EXERCISE DESCRIPTION
Look below for the line holding "C1: 1.5uF (+5V, GND)" and the line holding "U4: NOT 74LS04". Transcribe exactly those lines and all lines between them, nothing more.

MATERIAL TO PROCESS
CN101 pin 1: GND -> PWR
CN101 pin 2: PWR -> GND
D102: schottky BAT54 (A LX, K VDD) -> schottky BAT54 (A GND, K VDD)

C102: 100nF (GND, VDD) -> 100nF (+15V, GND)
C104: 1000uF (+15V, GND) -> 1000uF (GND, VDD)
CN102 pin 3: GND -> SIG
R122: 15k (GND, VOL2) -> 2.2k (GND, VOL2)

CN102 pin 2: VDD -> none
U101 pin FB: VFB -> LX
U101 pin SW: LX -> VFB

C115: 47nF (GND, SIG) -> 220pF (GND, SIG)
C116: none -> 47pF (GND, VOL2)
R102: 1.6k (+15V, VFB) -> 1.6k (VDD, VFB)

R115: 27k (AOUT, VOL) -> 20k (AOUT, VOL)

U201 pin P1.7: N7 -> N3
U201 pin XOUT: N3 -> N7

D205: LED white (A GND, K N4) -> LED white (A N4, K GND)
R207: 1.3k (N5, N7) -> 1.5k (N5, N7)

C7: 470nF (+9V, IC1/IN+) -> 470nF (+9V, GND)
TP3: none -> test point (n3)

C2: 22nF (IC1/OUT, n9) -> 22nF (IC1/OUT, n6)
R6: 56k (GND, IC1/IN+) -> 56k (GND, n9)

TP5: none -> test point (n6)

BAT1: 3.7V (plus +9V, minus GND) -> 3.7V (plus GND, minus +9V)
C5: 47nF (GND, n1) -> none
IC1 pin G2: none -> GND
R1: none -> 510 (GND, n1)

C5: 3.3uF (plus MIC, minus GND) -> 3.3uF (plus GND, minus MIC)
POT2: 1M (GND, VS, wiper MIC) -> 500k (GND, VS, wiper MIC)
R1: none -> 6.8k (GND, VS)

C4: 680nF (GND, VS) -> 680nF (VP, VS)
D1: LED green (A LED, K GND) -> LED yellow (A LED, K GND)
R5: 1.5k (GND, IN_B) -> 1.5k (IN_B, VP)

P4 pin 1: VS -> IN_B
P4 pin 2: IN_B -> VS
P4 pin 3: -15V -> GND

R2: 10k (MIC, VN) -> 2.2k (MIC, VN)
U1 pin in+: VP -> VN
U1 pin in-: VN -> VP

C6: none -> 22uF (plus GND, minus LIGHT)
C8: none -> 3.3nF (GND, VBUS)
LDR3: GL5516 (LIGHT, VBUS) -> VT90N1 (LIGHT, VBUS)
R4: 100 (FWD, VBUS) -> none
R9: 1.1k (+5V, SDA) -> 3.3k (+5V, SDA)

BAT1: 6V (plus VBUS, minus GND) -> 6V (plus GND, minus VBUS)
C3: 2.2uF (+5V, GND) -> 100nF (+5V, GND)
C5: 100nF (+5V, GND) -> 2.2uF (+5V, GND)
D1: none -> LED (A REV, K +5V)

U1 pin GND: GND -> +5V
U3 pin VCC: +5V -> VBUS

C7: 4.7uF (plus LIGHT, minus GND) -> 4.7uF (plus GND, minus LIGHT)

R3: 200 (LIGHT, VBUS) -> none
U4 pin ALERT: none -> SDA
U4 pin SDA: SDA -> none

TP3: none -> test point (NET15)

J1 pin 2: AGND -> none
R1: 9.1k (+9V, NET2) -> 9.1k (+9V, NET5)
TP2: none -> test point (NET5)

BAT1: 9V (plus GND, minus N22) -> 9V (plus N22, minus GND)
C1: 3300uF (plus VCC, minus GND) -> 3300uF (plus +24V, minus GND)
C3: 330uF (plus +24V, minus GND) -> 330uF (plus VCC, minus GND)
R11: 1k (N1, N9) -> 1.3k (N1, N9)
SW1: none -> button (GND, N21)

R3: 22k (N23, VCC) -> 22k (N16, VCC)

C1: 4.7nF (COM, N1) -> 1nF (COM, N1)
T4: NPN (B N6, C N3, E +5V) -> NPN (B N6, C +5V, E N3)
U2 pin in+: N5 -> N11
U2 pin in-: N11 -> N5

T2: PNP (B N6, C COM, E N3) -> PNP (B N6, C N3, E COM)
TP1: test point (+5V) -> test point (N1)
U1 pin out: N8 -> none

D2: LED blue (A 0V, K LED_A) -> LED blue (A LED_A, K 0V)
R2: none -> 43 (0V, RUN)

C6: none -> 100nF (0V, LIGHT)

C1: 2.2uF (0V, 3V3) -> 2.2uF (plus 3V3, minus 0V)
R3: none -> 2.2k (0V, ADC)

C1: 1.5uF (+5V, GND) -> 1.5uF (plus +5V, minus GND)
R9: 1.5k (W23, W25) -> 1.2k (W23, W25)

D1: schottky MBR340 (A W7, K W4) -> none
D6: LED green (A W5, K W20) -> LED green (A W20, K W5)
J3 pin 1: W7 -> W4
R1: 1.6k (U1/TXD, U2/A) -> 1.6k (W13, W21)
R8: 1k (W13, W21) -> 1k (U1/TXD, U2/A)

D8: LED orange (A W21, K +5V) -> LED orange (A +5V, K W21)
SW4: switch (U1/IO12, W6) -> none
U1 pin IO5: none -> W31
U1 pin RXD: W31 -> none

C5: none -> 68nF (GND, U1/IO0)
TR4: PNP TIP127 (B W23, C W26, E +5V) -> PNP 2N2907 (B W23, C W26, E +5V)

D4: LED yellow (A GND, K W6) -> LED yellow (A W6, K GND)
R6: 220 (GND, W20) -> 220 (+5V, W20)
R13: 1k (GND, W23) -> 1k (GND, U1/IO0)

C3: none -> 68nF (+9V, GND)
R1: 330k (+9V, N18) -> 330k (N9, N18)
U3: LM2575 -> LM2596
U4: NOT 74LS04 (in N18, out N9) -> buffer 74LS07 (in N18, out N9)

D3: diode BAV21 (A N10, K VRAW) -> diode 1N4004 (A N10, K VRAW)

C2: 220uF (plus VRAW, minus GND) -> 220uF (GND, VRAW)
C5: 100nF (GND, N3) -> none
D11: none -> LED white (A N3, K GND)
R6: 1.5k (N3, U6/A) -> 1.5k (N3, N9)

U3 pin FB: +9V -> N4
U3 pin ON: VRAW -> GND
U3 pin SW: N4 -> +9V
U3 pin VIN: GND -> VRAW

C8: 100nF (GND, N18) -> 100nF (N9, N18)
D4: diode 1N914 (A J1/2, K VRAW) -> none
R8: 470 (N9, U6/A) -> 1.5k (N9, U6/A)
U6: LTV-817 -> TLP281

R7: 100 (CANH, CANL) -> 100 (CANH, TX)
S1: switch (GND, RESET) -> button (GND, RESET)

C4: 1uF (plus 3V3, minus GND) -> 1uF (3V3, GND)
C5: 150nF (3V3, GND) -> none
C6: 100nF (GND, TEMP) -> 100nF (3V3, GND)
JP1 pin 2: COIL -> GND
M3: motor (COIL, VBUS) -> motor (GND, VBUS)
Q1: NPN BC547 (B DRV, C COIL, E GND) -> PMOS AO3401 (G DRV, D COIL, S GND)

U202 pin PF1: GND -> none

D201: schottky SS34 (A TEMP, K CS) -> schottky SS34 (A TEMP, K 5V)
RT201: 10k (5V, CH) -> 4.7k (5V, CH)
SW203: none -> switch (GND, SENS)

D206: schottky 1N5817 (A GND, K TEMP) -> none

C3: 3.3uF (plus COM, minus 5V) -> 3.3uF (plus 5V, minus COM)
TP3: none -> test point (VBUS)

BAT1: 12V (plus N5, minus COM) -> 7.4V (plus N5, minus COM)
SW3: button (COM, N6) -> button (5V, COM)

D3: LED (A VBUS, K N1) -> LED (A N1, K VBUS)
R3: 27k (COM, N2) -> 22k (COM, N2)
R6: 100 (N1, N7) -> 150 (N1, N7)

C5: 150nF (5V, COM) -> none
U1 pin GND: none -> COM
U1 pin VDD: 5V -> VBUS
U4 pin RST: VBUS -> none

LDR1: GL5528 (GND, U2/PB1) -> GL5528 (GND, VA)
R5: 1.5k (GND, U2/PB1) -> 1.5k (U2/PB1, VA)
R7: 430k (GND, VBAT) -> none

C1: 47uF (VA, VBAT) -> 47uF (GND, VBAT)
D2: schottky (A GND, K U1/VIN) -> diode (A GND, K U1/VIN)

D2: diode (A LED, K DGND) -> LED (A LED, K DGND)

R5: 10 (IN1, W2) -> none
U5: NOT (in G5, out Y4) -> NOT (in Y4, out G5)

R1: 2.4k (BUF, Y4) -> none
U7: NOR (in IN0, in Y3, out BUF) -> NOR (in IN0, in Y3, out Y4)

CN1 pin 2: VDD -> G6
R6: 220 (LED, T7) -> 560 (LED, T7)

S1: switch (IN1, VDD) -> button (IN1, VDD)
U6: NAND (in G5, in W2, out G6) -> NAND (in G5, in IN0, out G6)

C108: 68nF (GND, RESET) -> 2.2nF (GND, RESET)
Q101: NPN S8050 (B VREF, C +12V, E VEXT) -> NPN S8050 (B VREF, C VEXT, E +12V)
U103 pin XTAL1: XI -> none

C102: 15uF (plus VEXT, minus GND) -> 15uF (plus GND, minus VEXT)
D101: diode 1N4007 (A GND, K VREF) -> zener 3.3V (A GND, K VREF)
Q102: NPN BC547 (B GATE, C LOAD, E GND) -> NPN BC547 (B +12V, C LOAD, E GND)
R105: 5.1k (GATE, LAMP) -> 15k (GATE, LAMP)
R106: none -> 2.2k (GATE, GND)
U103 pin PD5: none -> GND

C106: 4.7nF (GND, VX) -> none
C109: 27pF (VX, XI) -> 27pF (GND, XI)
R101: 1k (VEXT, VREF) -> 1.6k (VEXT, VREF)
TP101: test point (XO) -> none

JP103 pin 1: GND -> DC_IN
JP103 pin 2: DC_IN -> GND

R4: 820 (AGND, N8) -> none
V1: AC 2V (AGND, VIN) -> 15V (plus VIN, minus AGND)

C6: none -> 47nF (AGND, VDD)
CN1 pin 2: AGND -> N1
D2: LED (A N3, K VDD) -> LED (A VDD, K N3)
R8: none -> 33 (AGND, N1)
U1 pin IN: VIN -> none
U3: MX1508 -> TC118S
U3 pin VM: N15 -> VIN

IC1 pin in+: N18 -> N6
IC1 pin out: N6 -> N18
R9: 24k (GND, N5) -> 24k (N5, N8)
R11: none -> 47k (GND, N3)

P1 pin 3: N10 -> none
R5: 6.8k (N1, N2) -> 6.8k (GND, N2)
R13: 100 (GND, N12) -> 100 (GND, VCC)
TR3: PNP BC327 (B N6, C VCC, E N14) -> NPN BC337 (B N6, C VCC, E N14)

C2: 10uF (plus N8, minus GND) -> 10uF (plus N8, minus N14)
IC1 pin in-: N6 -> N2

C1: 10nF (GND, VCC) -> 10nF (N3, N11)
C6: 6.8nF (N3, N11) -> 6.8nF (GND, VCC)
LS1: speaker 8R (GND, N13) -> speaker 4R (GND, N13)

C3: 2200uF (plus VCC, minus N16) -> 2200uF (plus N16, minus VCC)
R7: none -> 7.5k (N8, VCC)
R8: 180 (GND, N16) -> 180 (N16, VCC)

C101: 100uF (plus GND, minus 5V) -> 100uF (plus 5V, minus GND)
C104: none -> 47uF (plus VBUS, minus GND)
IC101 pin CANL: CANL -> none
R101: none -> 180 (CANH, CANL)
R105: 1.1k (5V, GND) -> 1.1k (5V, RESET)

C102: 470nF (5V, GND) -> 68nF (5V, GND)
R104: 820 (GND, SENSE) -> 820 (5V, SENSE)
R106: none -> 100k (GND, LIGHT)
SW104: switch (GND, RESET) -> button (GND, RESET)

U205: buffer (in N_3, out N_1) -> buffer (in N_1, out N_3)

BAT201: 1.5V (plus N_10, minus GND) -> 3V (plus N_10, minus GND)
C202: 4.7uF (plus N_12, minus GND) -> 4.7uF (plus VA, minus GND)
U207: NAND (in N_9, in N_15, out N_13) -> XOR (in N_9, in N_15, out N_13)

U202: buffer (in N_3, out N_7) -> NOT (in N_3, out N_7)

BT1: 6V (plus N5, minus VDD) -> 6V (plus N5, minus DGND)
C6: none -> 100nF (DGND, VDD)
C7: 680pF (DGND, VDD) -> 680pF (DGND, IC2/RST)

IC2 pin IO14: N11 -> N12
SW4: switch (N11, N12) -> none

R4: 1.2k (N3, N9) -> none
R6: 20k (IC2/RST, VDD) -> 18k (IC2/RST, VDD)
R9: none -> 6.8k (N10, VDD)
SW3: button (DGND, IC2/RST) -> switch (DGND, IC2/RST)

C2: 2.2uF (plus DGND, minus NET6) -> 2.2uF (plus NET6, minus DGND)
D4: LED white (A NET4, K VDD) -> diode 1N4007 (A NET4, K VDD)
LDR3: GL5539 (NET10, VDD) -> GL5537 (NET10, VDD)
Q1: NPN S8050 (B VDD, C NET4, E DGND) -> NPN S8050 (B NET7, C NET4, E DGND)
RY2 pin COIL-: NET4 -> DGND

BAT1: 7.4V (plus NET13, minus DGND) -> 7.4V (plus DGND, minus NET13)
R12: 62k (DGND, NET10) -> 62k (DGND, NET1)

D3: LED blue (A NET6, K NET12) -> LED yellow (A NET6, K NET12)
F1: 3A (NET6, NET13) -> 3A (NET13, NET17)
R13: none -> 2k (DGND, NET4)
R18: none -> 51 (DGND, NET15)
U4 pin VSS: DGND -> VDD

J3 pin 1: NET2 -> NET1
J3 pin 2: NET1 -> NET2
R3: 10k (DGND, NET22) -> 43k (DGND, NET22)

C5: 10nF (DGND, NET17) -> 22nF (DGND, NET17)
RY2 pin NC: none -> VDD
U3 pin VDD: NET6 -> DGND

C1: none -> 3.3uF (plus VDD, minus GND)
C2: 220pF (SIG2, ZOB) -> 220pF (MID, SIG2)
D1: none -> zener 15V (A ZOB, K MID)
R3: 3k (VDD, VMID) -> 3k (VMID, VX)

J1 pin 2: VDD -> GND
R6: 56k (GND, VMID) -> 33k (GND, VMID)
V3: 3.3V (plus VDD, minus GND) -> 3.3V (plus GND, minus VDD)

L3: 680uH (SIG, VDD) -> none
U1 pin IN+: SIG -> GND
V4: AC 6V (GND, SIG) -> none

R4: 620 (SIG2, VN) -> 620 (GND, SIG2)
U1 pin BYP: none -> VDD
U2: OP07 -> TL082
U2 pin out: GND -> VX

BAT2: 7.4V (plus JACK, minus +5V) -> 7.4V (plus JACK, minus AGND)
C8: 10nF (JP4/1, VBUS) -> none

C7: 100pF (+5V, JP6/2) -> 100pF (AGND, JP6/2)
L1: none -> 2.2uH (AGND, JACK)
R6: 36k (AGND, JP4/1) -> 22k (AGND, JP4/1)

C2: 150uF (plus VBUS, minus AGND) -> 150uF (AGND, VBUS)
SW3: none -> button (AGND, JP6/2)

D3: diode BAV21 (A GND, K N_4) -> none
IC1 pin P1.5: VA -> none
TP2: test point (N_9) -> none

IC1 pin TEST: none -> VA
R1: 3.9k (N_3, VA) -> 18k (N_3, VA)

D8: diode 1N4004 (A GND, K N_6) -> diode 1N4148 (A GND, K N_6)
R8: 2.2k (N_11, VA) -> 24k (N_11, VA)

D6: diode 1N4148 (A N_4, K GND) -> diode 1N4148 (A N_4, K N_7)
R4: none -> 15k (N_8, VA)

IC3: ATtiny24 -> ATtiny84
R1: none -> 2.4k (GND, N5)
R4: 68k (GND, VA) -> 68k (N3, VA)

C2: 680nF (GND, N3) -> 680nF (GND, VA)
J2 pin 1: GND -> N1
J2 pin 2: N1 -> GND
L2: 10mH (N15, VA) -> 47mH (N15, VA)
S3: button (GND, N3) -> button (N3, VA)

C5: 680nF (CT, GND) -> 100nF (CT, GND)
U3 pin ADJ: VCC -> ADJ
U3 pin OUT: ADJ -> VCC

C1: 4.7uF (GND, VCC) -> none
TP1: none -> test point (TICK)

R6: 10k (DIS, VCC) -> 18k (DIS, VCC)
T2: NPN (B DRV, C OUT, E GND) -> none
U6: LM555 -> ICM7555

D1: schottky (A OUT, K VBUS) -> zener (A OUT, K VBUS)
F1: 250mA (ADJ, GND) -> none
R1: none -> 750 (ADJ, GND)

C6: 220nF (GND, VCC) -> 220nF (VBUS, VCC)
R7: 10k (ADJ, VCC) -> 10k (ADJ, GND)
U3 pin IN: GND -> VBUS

OUTPUT BELOW
C1: 1.5uF (+5V, GND) -> 1.5uF (plus +5V, minus GND)
R9: 1.5k (W23, W25) -> 1.2k (W23, W25)

D1: schottky MBR340 (A W7, K W4) -> none
D6: LED green (A W5, K W20) -> LED green (A W20, K W5)
J3 pin 1: W7 -> W4
R1: 1.6k (U1/TXD, U2/A) -> 1.6k (W13, W21)
R8: 1k (W13, W21) -> 1k (U1/TXD, U2/A)

D8: LED orange (A W21, K +5V) -> LED orange (A +5V, K W21)
SW4: switch (U1/IO12, W6) -> none
U1 pin IO5: none -> W31
U1 pin RXD: W31 -> none

C5: none -> 68nF (GND, U1/IO0)
TR4: PNP TIP127 (B W23, C W26, E +5V) -> PNP 2N2907 (B W23, C W26, E +5V)

D4: LED yellow (A GND, K W6) -> LED yellow (A W6, K GND)
R6: 220 (GND, W20) -> 220 (+5V, W20)
R13: 1k (GND, W23) -> 1k (GND, U1/IO0)

C3: none -> 68nF (+9V, GND)
R1: 330k (+9V, N18) -> 330k (N9, N18)
U3: LM2575 -> LM2596
U4: NOT 74LS04 (in N18, out N9) -> buffer 74LS07 (in N18, out N9)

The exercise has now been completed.